(Records from a dataset)
-*-*-
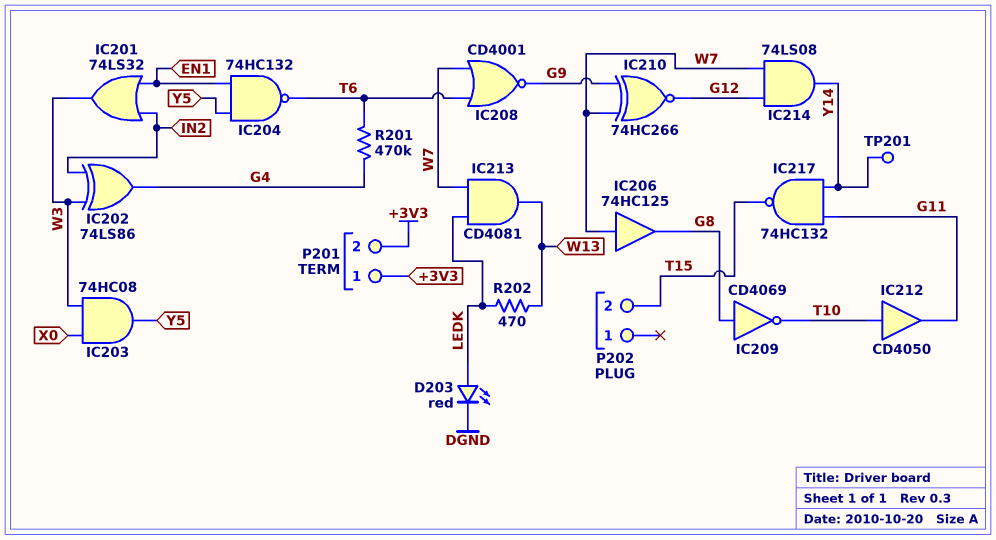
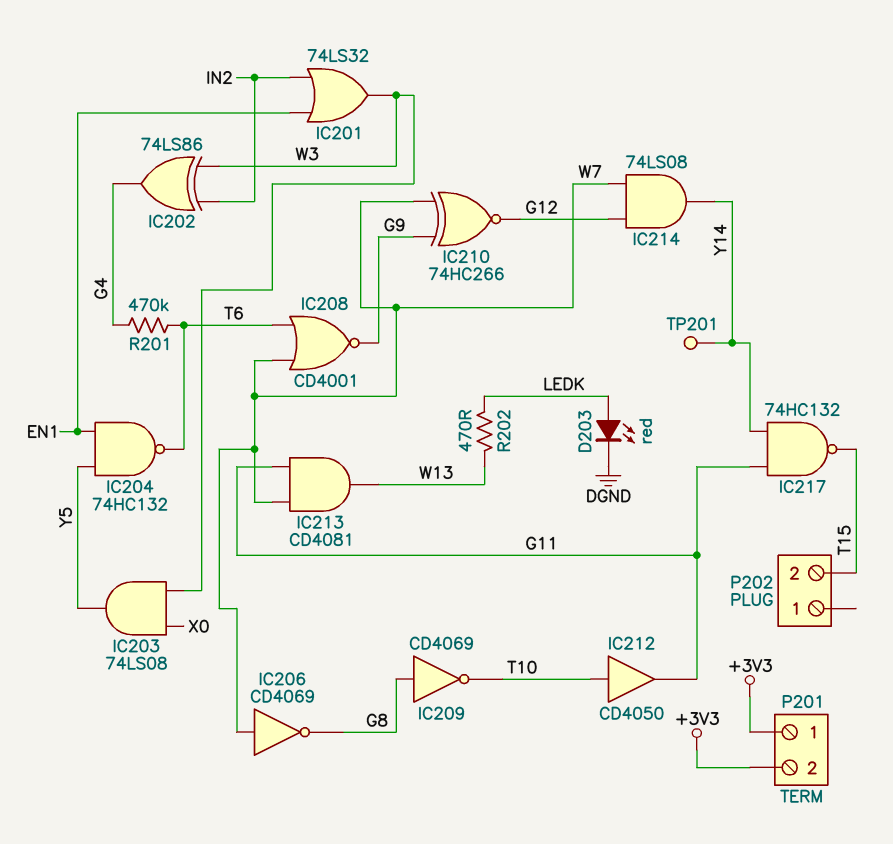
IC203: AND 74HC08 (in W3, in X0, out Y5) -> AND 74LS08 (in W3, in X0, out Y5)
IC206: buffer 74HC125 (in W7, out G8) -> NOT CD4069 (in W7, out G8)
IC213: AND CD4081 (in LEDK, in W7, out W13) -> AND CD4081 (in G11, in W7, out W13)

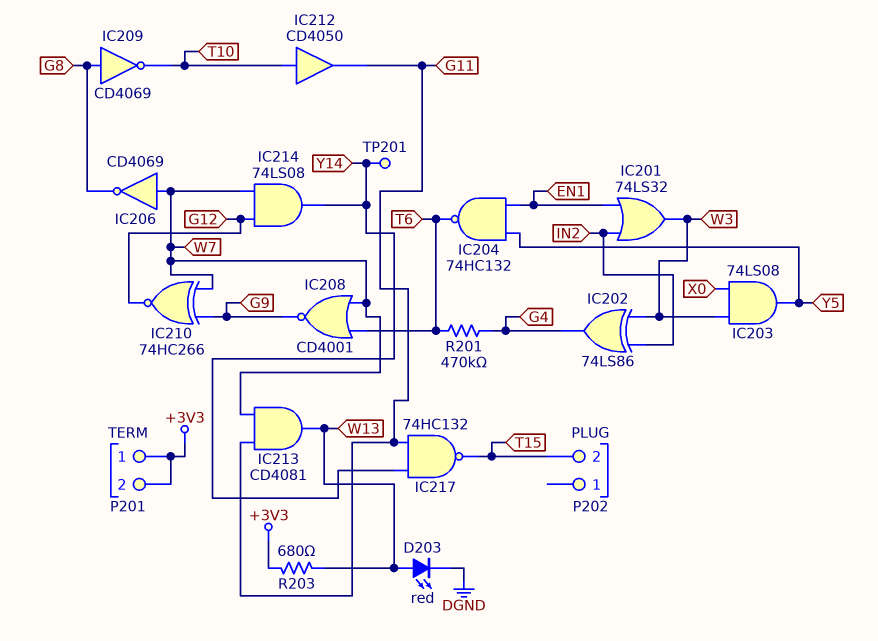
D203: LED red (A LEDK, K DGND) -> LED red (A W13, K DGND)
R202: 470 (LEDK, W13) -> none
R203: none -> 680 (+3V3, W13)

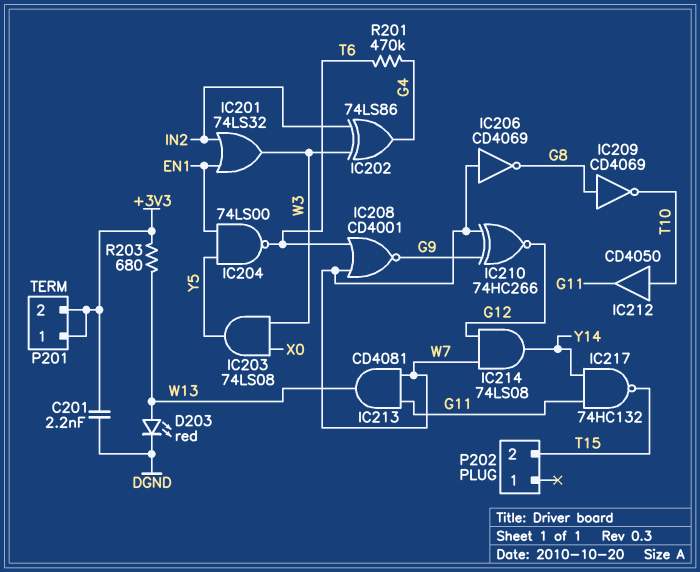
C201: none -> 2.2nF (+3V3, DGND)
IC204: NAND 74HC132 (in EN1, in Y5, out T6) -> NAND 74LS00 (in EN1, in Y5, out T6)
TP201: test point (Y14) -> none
-*-*-
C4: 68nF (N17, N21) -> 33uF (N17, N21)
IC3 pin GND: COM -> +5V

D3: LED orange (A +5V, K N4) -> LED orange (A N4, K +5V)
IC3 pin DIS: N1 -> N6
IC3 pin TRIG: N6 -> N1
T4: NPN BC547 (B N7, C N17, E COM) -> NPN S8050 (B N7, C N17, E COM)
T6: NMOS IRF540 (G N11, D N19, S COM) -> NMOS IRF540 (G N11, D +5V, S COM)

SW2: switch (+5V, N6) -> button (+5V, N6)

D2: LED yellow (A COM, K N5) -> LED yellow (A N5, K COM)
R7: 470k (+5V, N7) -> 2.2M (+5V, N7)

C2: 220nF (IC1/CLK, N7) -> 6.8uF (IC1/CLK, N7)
-*-*-
### What to work on:
Only one stretch of the entries above is needed: the lines from the one containing "IC203: AND 74HC08" through the one containing "TP201: test point (Y14) -> none". Copy it exactly, without the pictures.

### Task solution:
IC203: AND 74HC08 (in W3, in X0, out Y5) -> AND 74LS08 (in W3, in X0, out Y5)
IC206: buffer 74HC125 (in W7, out G8) -> NOT CD4069 (in W7, out G8)
IC213: AND CD4081 (in LEDK, in W7, out W13) -> AND CD4081 (in G11, in W7, out W13)

D203: LED red (A LEDK, K DGND) -> LED red (A W13, K DGND)
R202: 470 (LEDK, W13) -> none
R203: none -> 680 (+3V3, W13)

C201: none -> 2.2nF (+3V3, DGND)
IC204: NAND 74HC132 (in EN1, in Y5, out T6) -> NAND 74LS00 (in EN1, in Y5, out T6)
TP201: test point (Y14) -> none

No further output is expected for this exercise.